_PROBLEM DETAILS:_
Return every line from the records below that has the word "grey".

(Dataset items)

· · · ·

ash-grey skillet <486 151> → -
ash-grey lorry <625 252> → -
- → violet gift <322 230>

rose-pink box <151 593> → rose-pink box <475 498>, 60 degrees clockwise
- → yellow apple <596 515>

· · · ·

_SOLVED PROBLEM:_
ash-grey skillet <486 151> → -
ash-grey lorry <625 252> → -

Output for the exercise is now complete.